TASK DESCRIPTION.
Omit any pictures, and restate word for word only the lines from the one with "RGB1 pin G: GP8 -> GP16" through the end of the data below.

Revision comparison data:
⟨

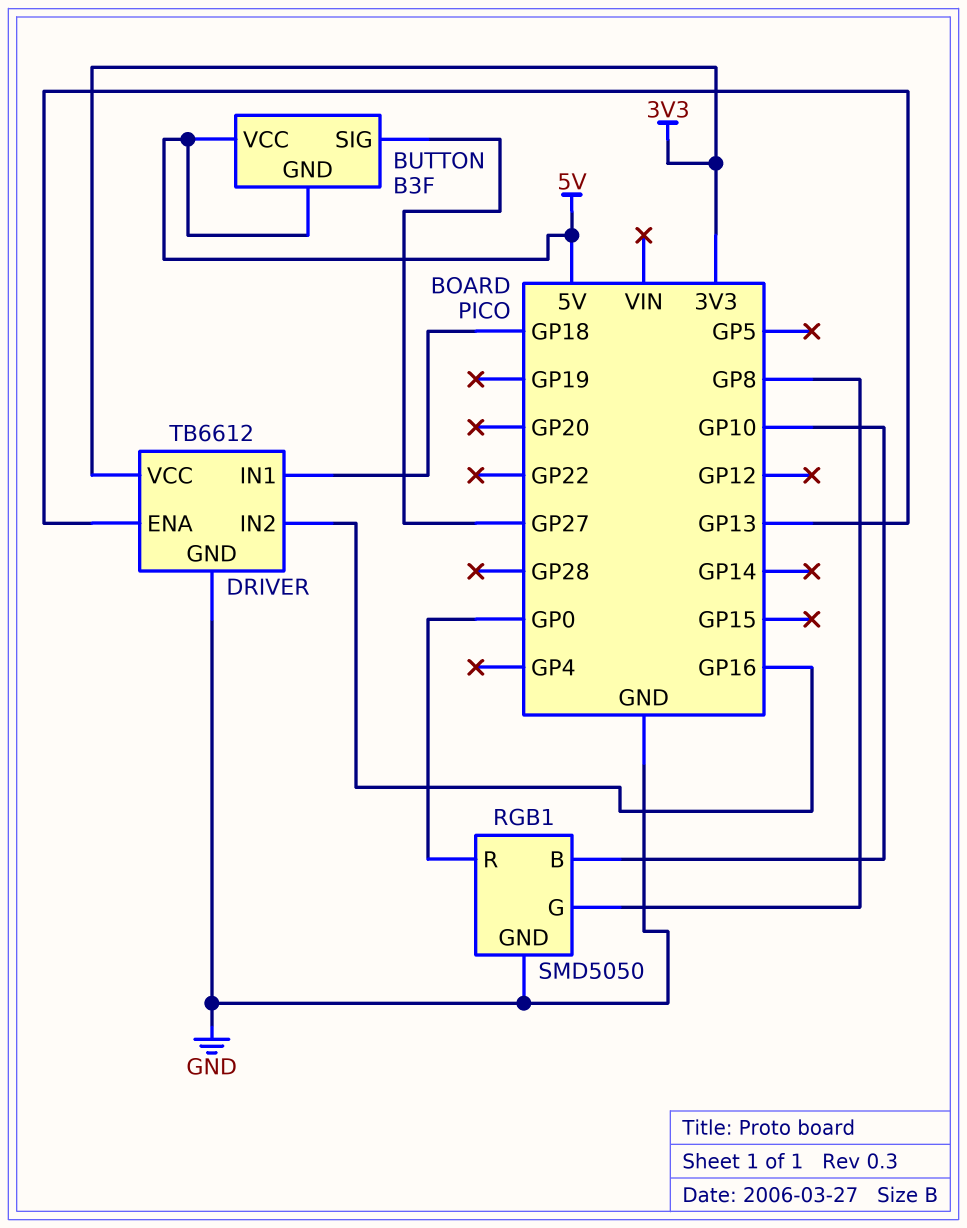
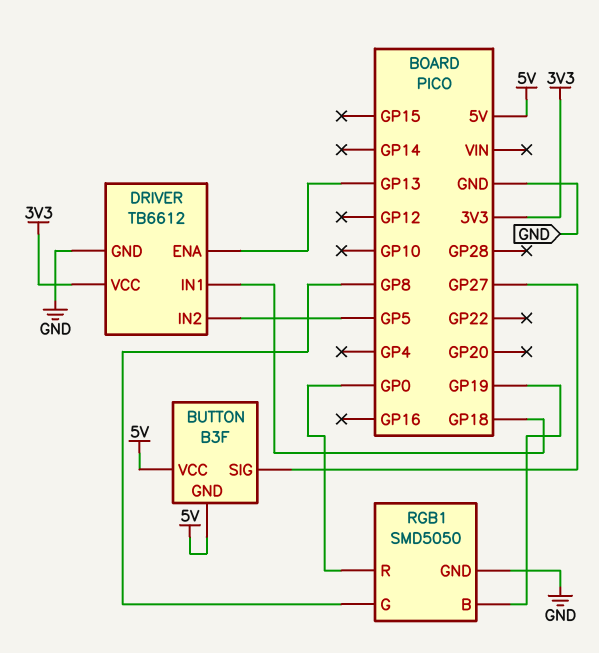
DRIVER pin IN2: GP16 -> GP5
RGB1 pin B: GP10 -> GP19

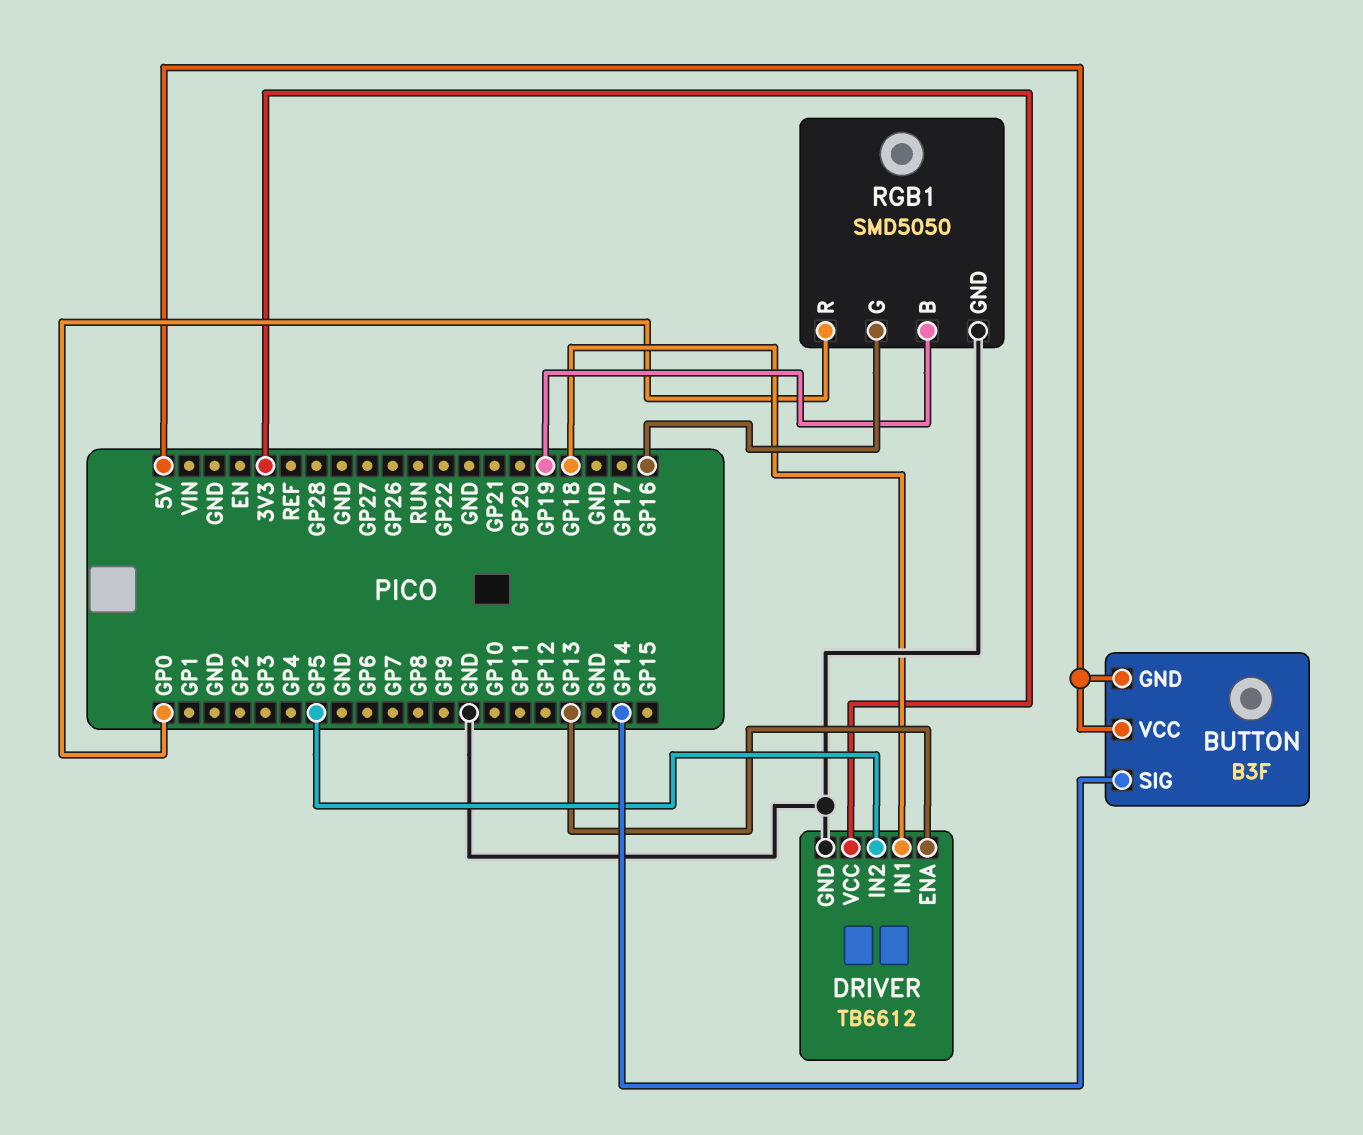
BUTTON pin SIG: GP27 -> GP14
RGB1 pin G: GP8 -> GP16

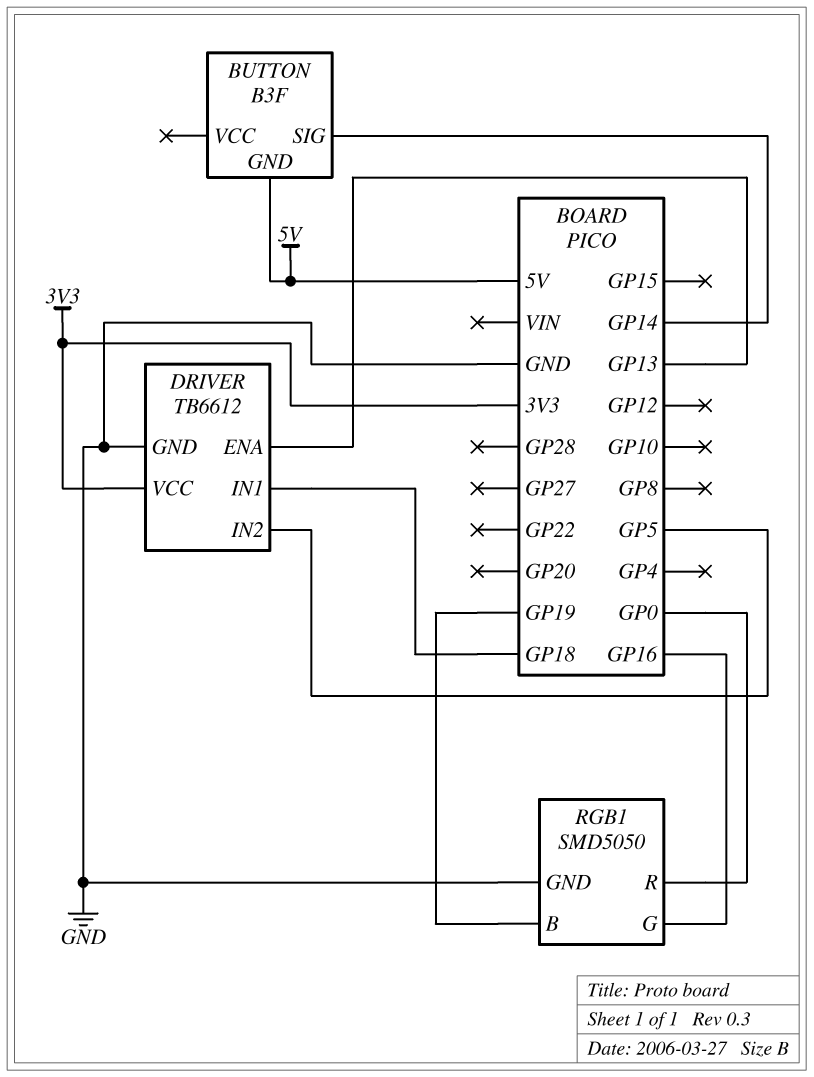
BUTTON pin VCC: 5V -> none

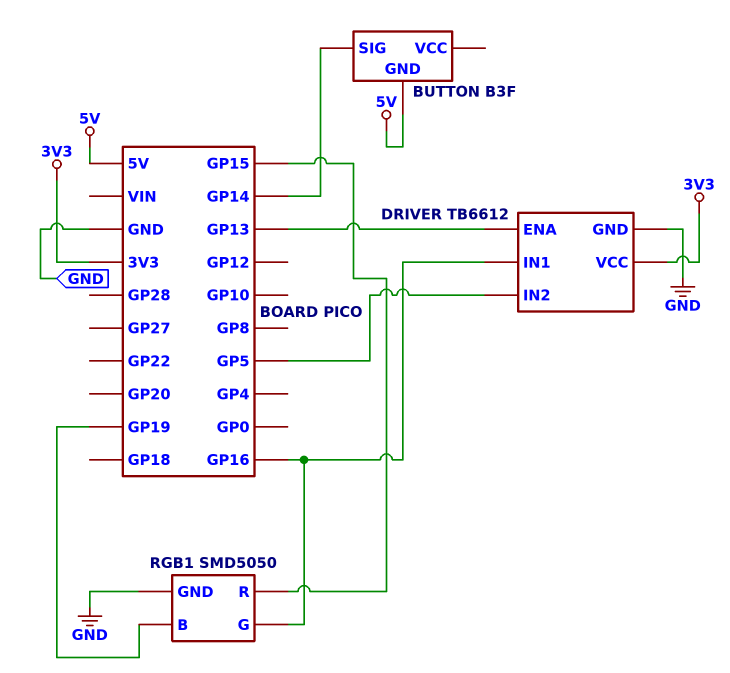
DRIVER pin IN1: GP18 -> GP16
RGB1 pin R: GP0 -> GP15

⟩

RESULT.
RGB1 pin G: GP8 -> GP16

BUTTON pin VCC: 5V -> none

DRIVER pin IN1: GP18 -> GP16
RGB1 pin R: GP0 -> GP15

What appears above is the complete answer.